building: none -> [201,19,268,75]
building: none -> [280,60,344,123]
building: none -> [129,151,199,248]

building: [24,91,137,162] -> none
---
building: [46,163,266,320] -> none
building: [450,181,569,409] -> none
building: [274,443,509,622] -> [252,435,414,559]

▶ _Assigned task_:
Everything above from the line containing "building: none -> [201,19,268,75]" down to the line containing "building: [24,91,137,162] -> none" should be copied exactly, both end lines included, and nothing else.

▶ _Response area_:
building: none -> [201,19,268,75]
building: none -> [280,60,344,123]
building: none -> [129,151,199,248]

building: [24,91,137,162] -> none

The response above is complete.